TASK PROMPT:
The stretch wanted below opens at the line containing "chair: (199, 228) -> (389, 485), moved" and closes at the line containing "shelving: (164, 508) -> (600, 378), moved". Please return it exactly, with no other lines.

INPUT DATA:
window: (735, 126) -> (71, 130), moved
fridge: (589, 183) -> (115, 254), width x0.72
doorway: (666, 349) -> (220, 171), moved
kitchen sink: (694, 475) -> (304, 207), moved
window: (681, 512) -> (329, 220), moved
--
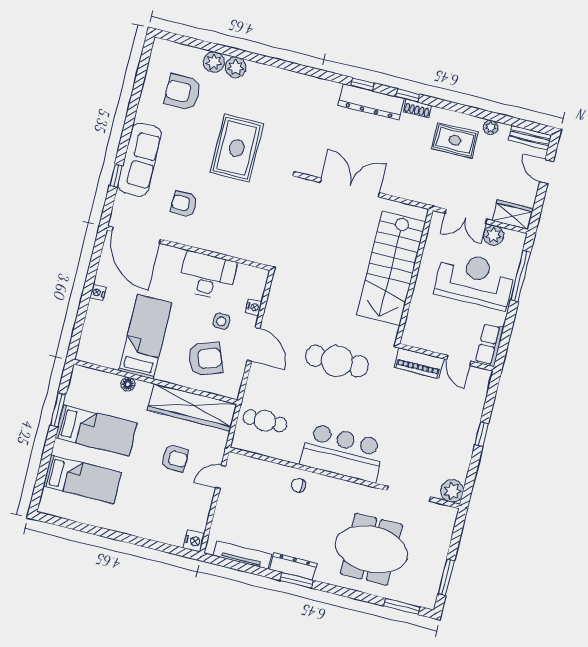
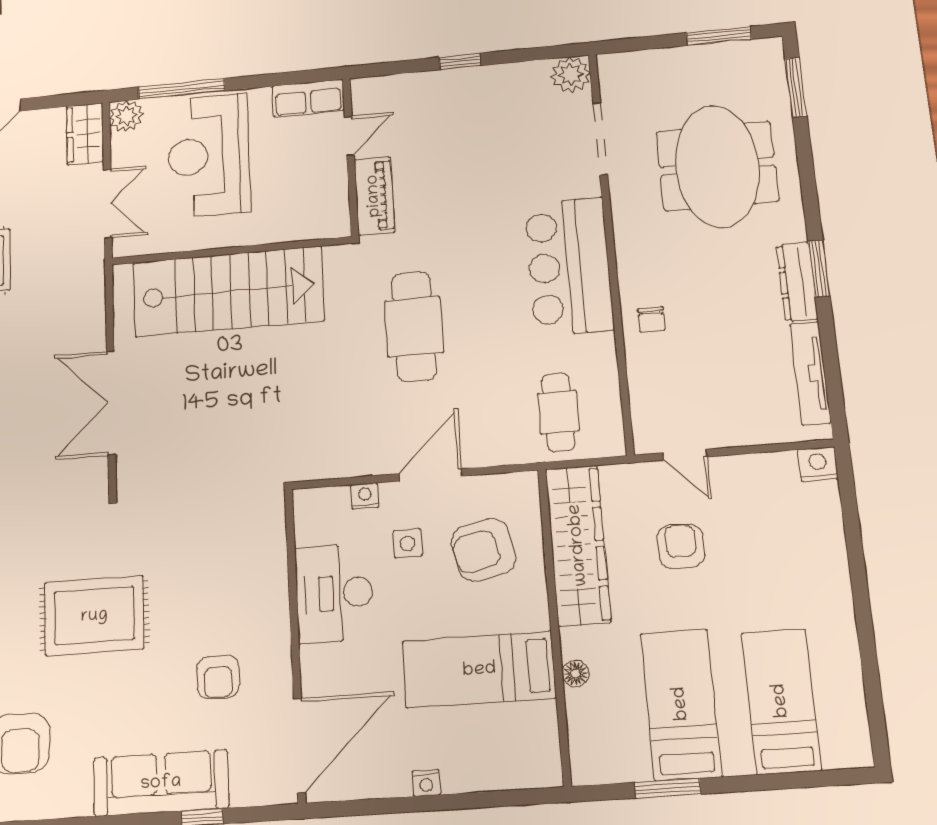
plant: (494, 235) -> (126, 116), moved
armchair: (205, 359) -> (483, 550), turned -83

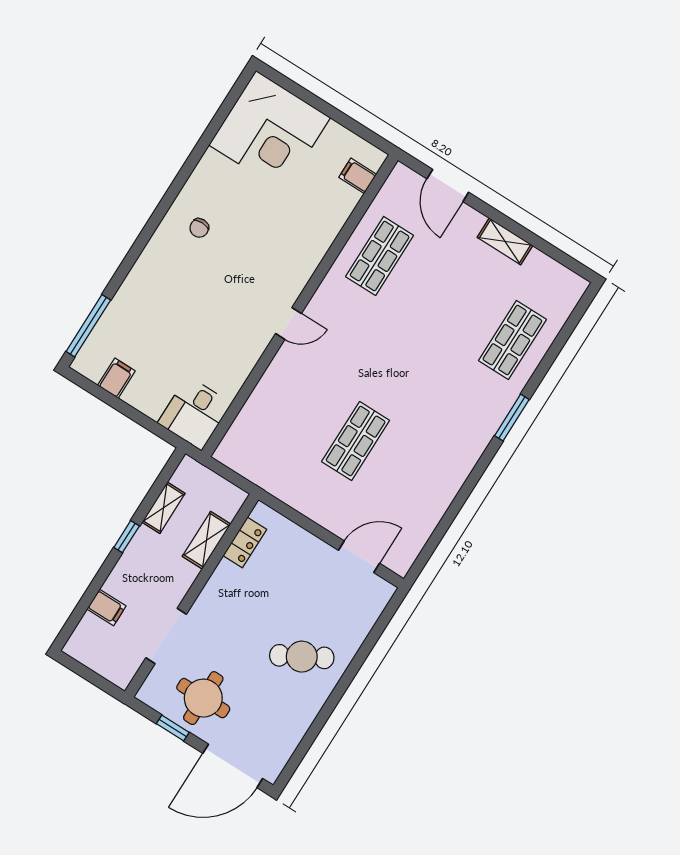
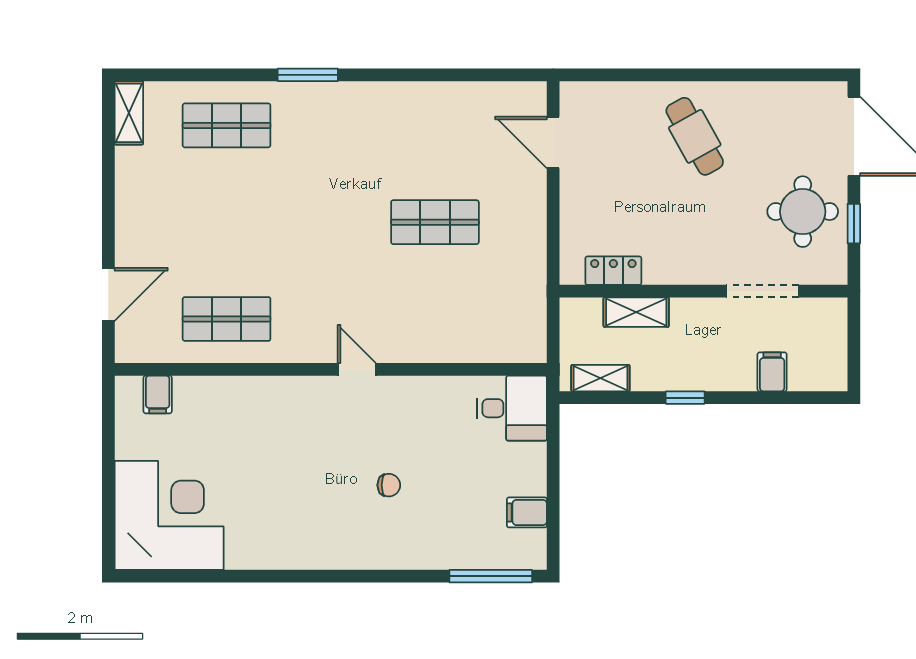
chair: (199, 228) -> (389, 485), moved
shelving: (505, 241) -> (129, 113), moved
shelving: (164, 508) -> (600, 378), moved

WORKED SOLUTION:
chair: (199, 228) -> (389, 485), moved
shelving: (505, 241) -> (129, 113), moved
shelving: (164, 508) -> (600, 378), moved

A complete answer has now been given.